Available records:
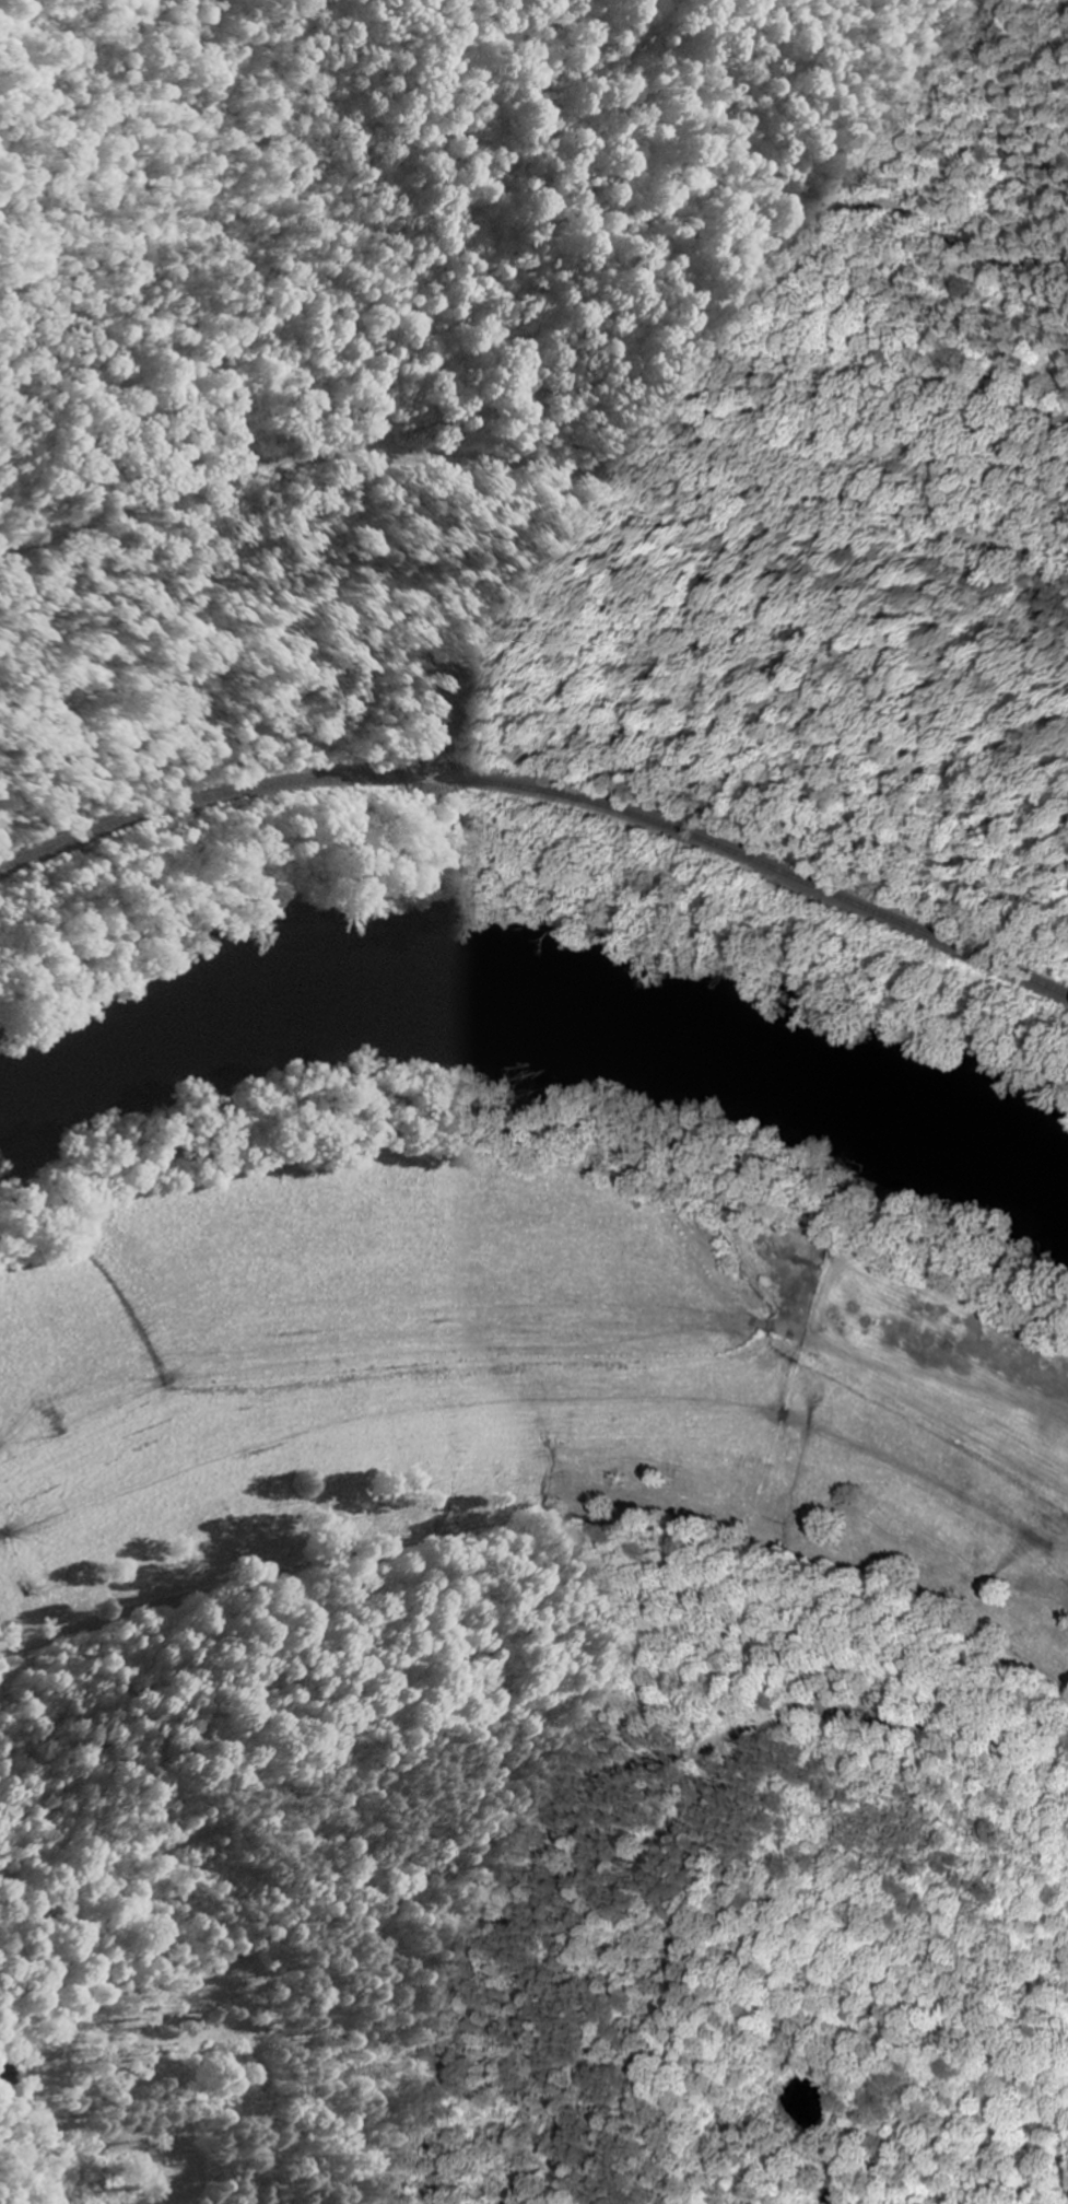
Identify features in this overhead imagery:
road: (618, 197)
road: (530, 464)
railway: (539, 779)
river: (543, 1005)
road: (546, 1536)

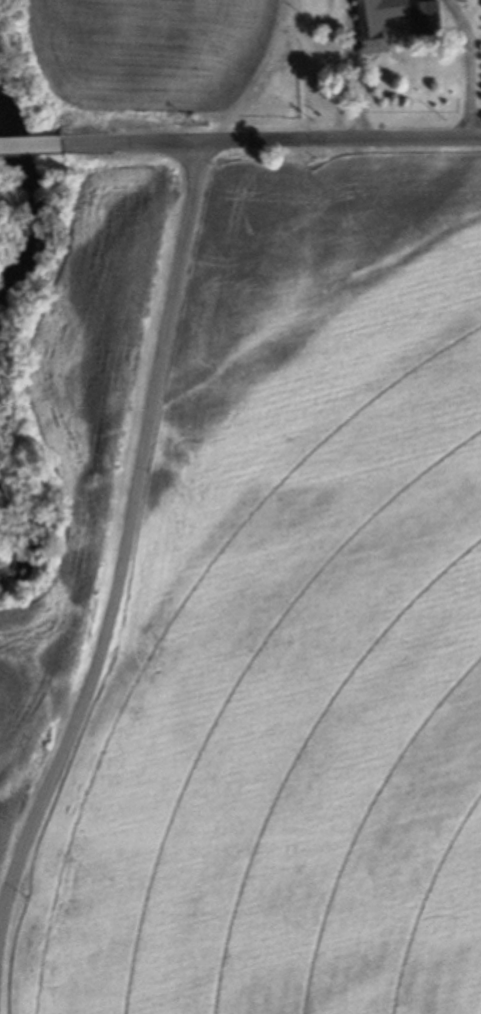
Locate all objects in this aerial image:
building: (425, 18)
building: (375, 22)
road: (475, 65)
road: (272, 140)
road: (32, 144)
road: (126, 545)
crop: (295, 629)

--

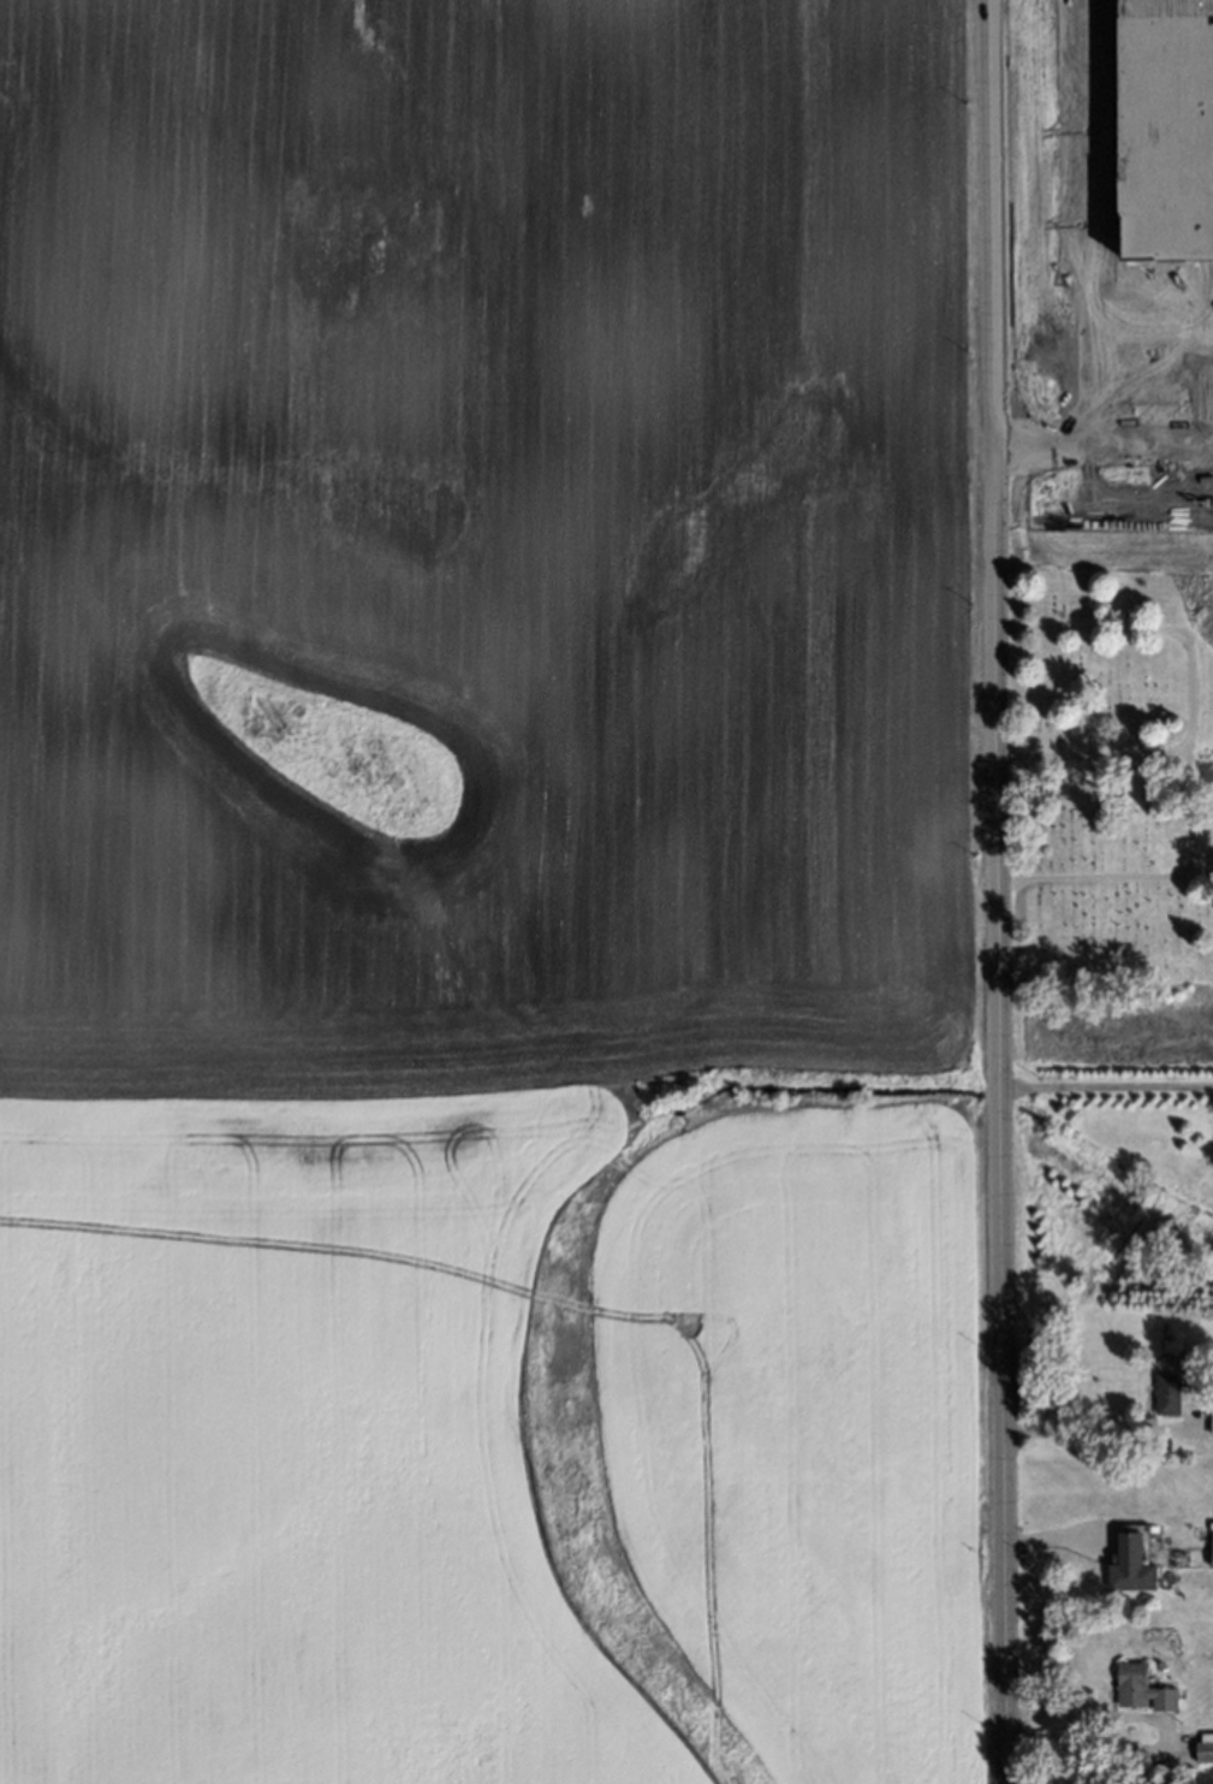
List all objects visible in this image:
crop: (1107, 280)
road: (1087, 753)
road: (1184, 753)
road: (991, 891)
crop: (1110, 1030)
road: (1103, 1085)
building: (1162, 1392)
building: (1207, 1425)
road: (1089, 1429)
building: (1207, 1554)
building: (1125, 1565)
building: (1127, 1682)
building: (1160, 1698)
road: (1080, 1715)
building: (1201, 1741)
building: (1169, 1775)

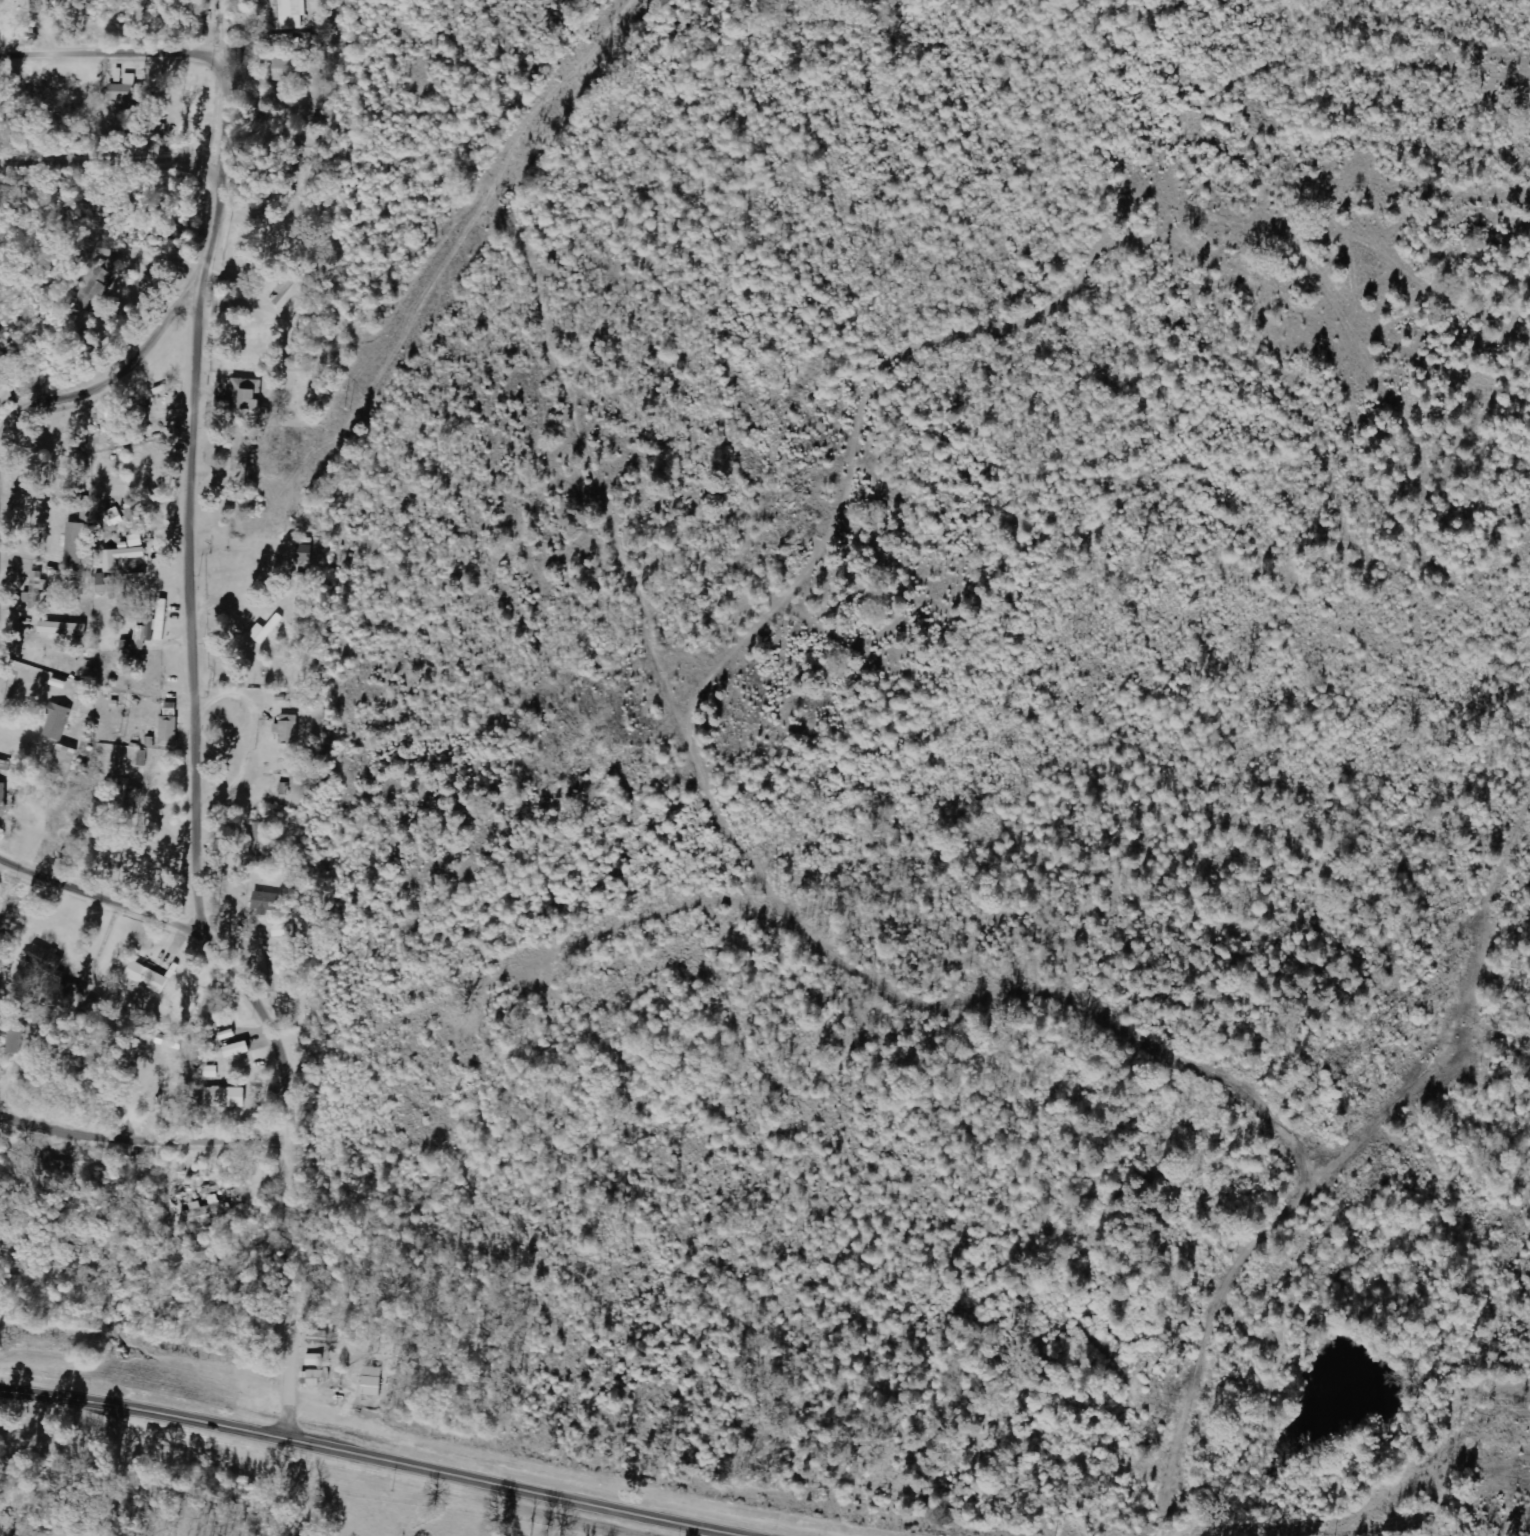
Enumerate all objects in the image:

Problem statement: Start with the line above containing "List all objects" and end with the line containing "Enumerate all objects". Set down that stretch exactly, without any pictures.

Expected answer:
List all objects visible in this image:
crop: (1107, 280)
road: (1087, 753)
road: (1184, 753)
road: (991, 891)
crop: (1110, 1030)
road: (1103, 1085)
building: (1162, 1392)
building: (1207, 1425)
road: (1089, 1429)
building: (1207, 1554)
building: (1125, 1565)
building: (1127, 1682)
building: (1160, 1698)
road: (1080, 1715)
building: (1201, 1741)
building: (1169, 1775)

Enumerate all objects in the image:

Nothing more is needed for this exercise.